====== RECORDS SHOWN ======

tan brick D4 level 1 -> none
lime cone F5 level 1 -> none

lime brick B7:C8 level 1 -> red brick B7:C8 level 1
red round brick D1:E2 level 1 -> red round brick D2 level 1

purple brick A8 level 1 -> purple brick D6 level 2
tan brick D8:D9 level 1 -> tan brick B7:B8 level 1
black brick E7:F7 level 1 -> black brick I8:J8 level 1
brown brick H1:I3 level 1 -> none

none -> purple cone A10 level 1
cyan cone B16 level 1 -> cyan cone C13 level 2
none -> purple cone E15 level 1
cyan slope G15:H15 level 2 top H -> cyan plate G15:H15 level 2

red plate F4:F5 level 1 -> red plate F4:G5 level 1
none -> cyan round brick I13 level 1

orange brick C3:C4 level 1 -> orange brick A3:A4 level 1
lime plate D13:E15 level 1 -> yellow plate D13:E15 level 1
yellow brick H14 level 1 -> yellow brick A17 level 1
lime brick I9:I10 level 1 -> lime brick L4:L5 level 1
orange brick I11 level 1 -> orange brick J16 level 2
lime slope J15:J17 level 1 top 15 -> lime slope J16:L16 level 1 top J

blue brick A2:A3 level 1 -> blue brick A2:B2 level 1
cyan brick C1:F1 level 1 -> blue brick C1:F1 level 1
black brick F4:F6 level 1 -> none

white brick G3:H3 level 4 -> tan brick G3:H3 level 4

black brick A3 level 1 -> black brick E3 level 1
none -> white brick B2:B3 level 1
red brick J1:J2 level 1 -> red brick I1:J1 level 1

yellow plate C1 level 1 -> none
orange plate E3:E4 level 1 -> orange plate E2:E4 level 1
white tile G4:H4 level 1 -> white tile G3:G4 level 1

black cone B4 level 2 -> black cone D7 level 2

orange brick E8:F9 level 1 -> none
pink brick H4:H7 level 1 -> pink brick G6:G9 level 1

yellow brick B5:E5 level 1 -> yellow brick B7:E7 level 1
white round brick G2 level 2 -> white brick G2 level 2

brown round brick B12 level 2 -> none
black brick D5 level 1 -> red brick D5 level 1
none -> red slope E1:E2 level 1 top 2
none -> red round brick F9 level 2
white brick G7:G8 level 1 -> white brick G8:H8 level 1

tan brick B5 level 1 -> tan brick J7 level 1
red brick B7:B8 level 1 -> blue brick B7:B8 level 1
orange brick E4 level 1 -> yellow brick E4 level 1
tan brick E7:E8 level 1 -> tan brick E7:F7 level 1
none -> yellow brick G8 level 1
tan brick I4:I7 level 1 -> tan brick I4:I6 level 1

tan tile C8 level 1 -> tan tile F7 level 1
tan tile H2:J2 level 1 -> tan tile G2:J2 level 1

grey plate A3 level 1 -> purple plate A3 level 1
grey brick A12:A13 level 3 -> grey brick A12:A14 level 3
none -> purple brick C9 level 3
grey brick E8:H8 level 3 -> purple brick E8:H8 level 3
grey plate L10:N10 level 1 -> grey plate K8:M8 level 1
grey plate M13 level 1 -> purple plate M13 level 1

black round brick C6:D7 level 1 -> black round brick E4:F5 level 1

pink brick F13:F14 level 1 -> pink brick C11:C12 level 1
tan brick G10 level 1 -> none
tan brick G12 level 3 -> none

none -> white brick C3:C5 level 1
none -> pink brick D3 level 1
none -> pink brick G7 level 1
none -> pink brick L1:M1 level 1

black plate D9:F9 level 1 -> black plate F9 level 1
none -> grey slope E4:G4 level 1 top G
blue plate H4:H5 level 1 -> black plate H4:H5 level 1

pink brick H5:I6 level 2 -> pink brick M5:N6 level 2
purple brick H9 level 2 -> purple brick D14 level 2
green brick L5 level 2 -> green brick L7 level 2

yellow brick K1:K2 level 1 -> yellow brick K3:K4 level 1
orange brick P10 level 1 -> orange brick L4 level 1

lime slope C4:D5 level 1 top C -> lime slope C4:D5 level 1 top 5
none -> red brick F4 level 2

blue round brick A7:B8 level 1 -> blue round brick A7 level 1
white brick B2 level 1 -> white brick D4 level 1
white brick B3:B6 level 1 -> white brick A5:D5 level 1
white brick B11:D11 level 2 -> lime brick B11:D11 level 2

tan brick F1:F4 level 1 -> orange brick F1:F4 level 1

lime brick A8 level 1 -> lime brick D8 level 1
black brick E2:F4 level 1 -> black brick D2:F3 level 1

======

» ASSIGNMENT: Using the entries above, output exactly the lines between the line holding "lime slope J15:J17" and the line holding "tan brick I4:I7", end lines included, and nothing more.

» SOLUTION TO THIS TASK:
lime slope J15:J17 level 1 top 15 -> lime slope J16:L16 level 1 top J

blue brick A2:A3 level 1 -> blue brick A2:B2 level 1
cyan brick C1:F1 level 1 -> blue brick C1:F1 level 1
black brick F4:F6 level 1 -> none

white brick G3:H3 level 4 -> tan brick G3:H3 level 4

black brick A3 level 1 -> black brick E3 level 1
none -> white brick B2:B3 level 1
red brick J1:J2 level 1 -> red brick I1:J1 level 1

yellow plate C1 level 1 -> none
orange plate E3:E4 level 1 -> orange plate E2:E4 level 1
white tile G4:H4 level 1 -> white tile G3:G4 level 1

black cone B4 level 2 -> black cone D7 level 2

orange brick E8:F9 level 1 -> none
pink brick H4:H7 level 1 -> pink brick G6:G9 level 1

yellow brick B5:E5 level 1 -> yellow brick B7:E7 level 1
white round brick G2 level 2 -> white brick G2 level 2

brown round brick B12 level 2 -> none
black brick D5 level 1 -> red brick D5 level 1
none -> red slope E1:E2 level 1 top 2
none -> red round brick F9 level 2
white brick G7:G8 level 1 -> white brick G8:H8 level 1

tan brick B5 level 1 -> tan brick J7 level 1
red brick B7:B8 level 1 -> blue brick B7:B8 level 1
orange brick E4 level 1 -> yellow brick E4 level 1
tan brick E7:E8 level 1 -> tan brick E7:F7 level 1
none -> yellow brick G8 level 1
tan brick I4:I7 level 1 -> tan brick I4:I6 level 1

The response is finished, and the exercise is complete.